The response should consist solely of the lines running from the line with "none -> turquoise soap" to the end of the data, retyped exactly.

Scene comparison data
+--

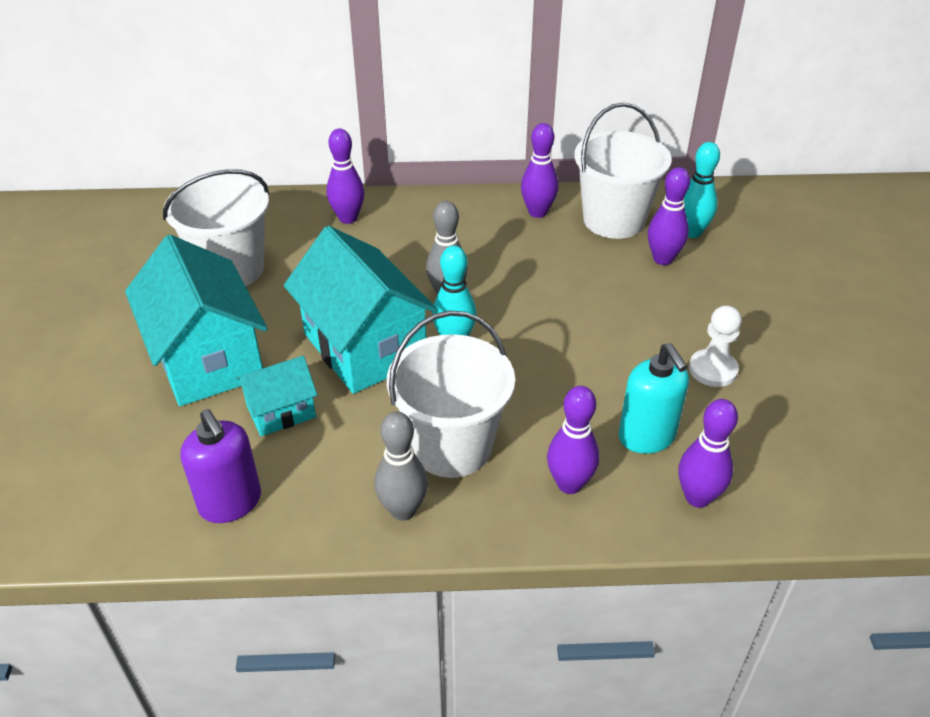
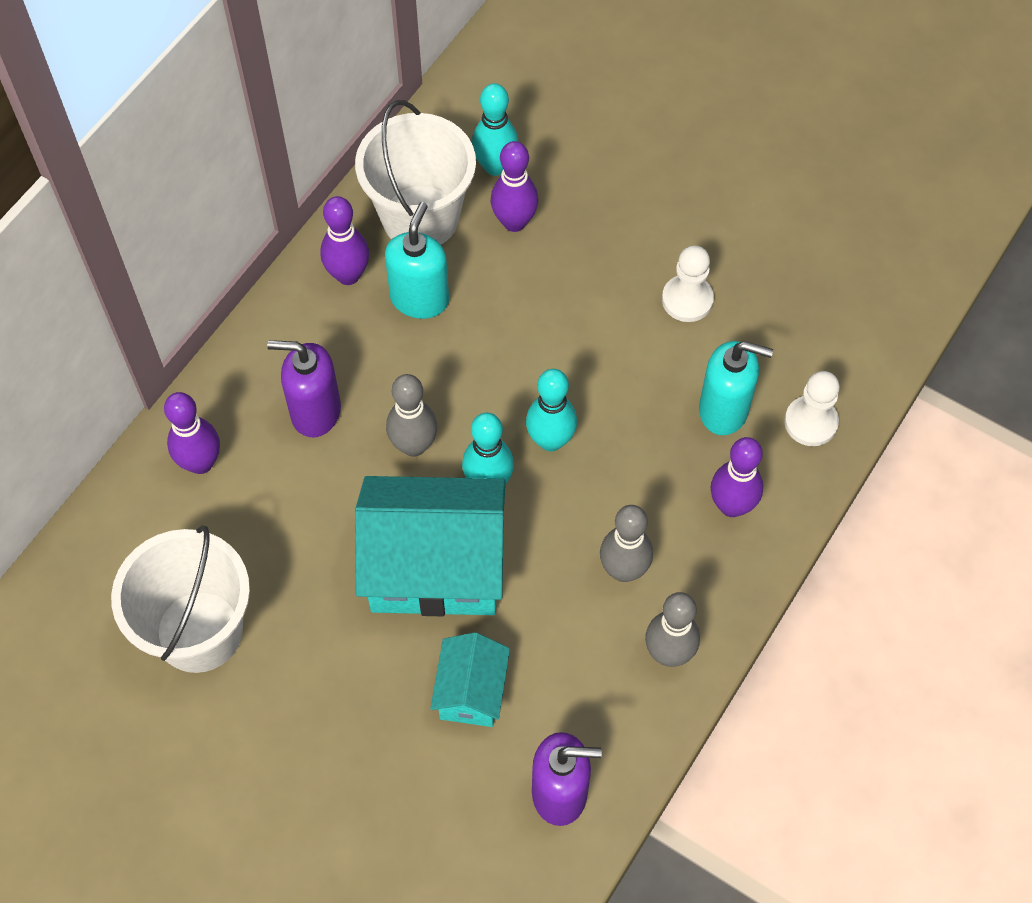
camera: 55 degrees left, 20 degrees up
turquoise house [125,235,268,406] -> none
white bucket [387,310,515,478] -> grey bowling pin [600,505,653,582]
purple bowling pin [679,399,738,508] -> white pawn [784,371,840,446]
none -> purple soap dispenser [267,340,341,437]
none -> turquoise soap dispenser [385,202,449,319]
none -> turquoise bowling pin [526,369,577,451]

+--

__PROBLEM SOLUTION__
none -> turquoise soap dispenser [385,202,449,319]
none -> turquoise bowling pin [526,369,577,451]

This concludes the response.